- Exercise prompt:
Please copy each line of the records below that holds the word "brick".

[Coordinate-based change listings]
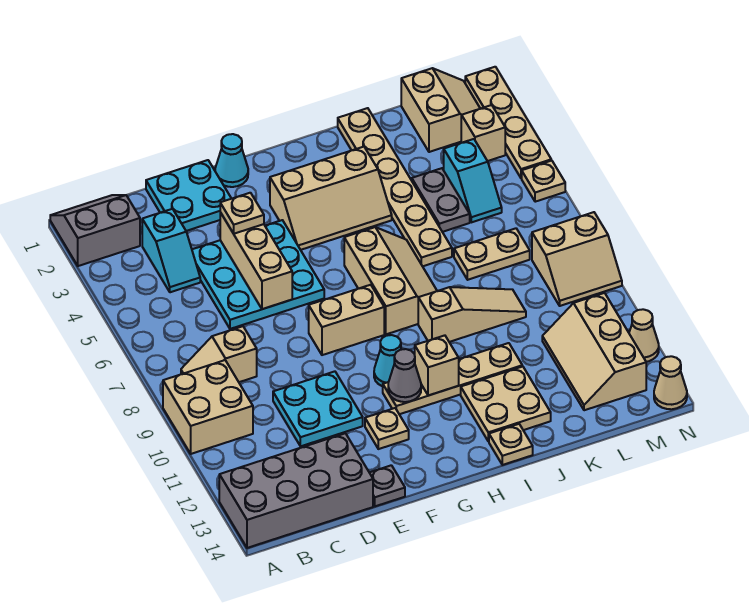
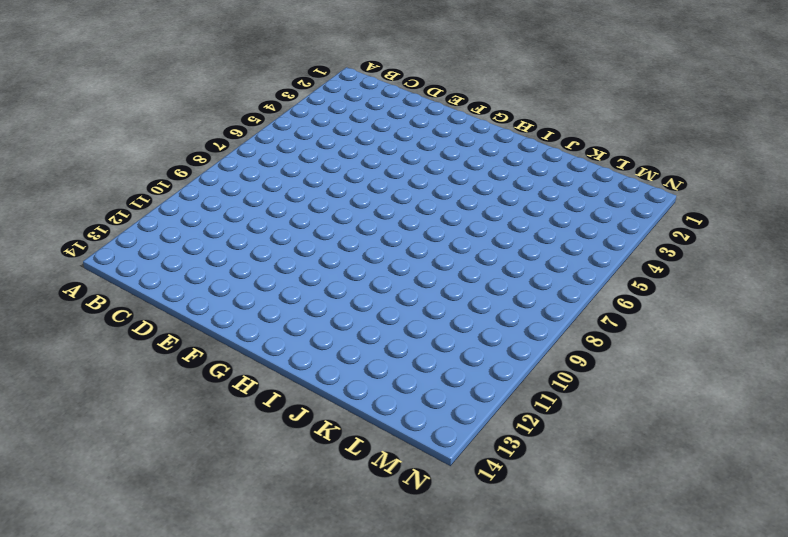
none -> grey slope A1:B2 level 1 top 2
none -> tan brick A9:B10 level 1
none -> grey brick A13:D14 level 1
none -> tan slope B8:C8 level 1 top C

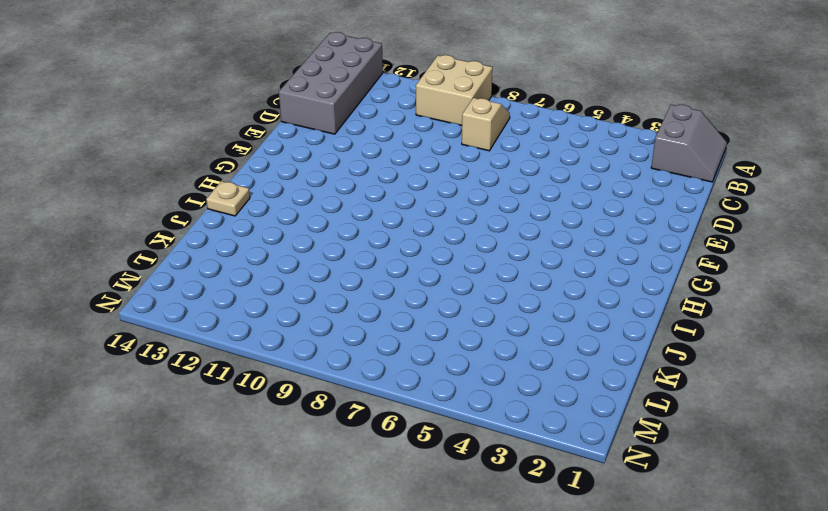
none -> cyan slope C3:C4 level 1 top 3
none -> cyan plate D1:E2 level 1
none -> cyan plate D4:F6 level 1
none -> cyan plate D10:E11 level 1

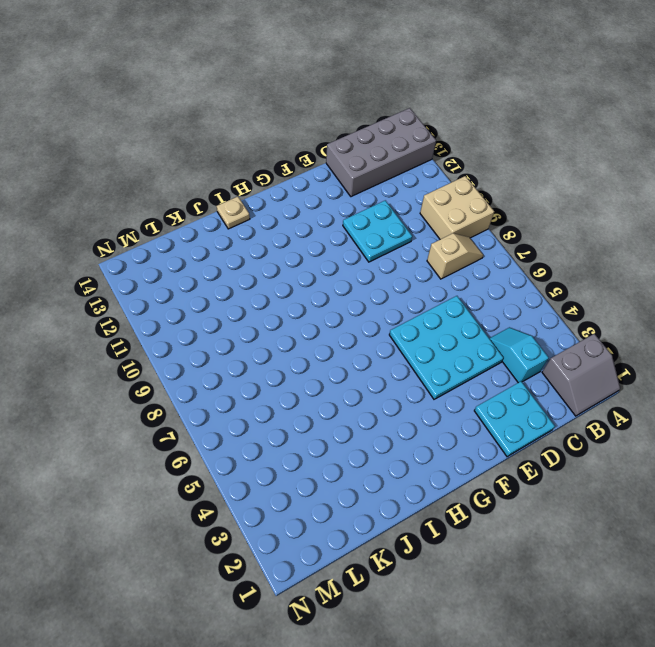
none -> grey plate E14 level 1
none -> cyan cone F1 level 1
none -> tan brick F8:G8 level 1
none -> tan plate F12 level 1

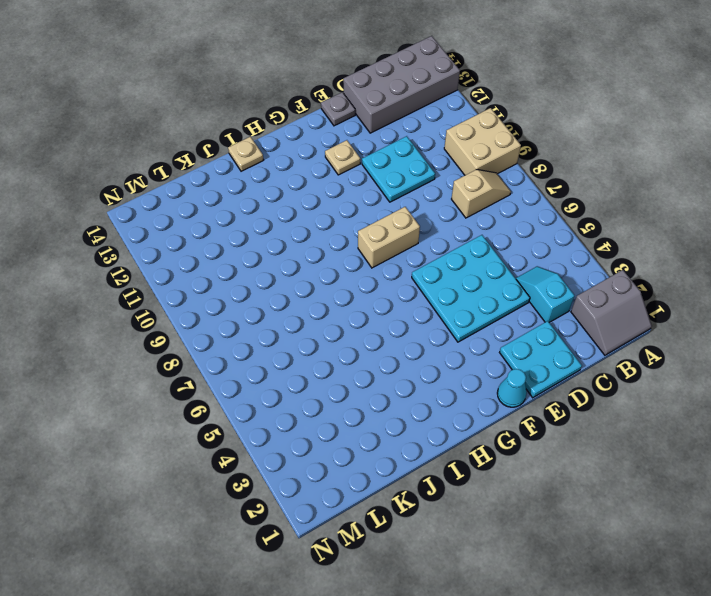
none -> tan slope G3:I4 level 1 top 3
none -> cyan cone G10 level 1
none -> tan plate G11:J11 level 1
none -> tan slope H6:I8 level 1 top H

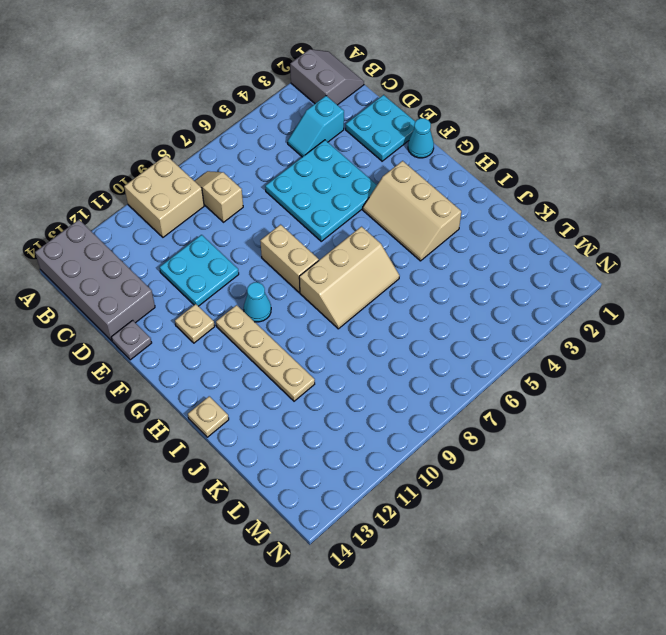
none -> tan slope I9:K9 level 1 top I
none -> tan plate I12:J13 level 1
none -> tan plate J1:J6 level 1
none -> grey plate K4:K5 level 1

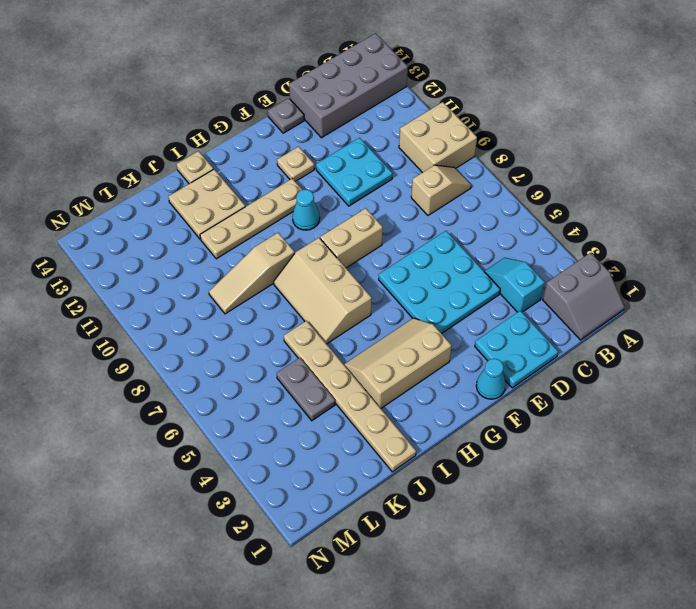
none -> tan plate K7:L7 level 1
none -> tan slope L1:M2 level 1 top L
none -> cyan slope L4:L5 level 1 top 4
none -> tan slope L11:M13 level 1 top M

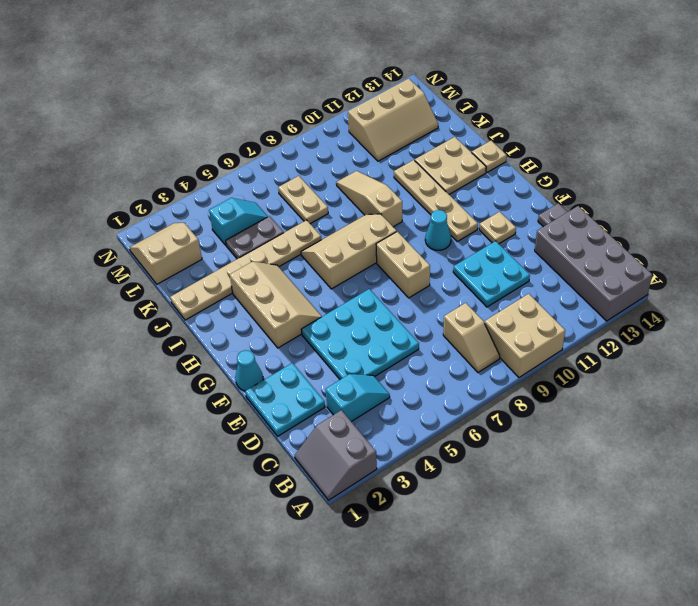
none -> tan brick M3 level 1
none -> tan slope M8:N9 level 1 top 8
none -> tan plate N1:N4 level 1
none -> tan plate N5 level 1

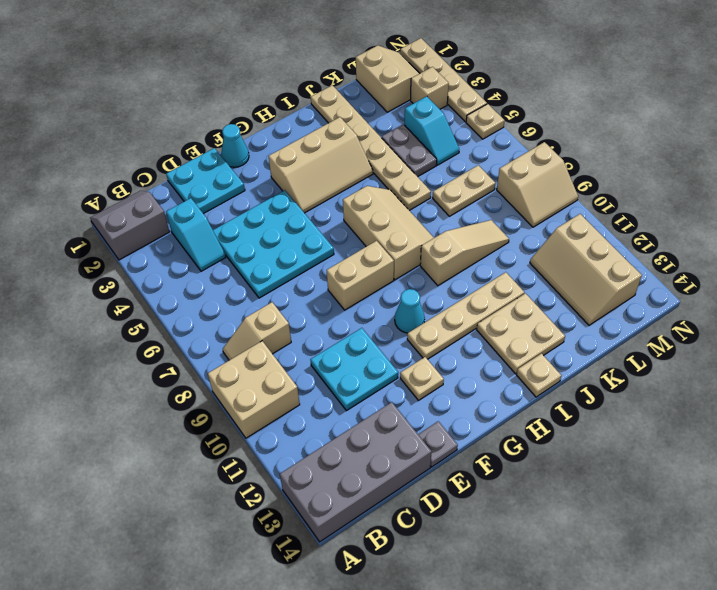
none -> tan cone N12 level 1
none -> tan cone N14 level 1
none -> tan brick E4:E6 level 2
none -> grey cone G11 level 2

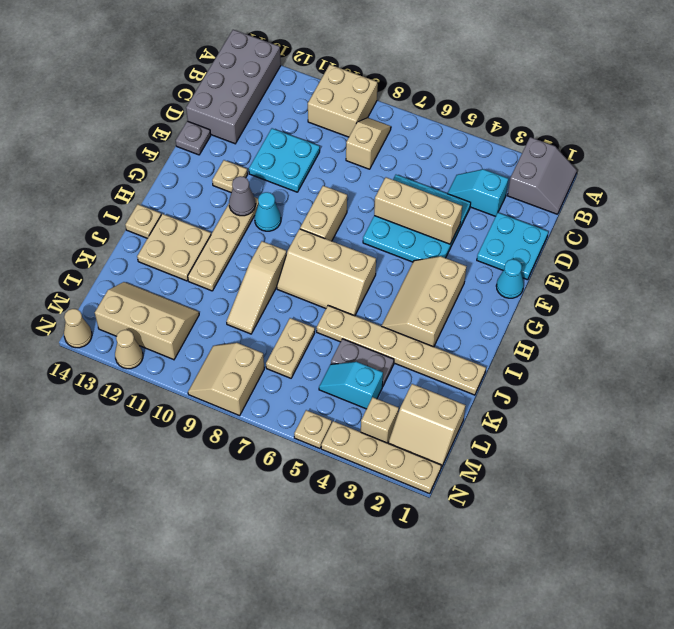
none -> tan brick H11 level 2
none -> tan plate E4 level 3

- Exercise response:
none -> tan brick A9:B10 level 1
none -> grey brick A13:D14 level 1
none -> tan brick F8:G8 level 1
none -> tan brick M3 level 1
none -> tan brick E4:E6 level 2
none -> tan brick H11 level 2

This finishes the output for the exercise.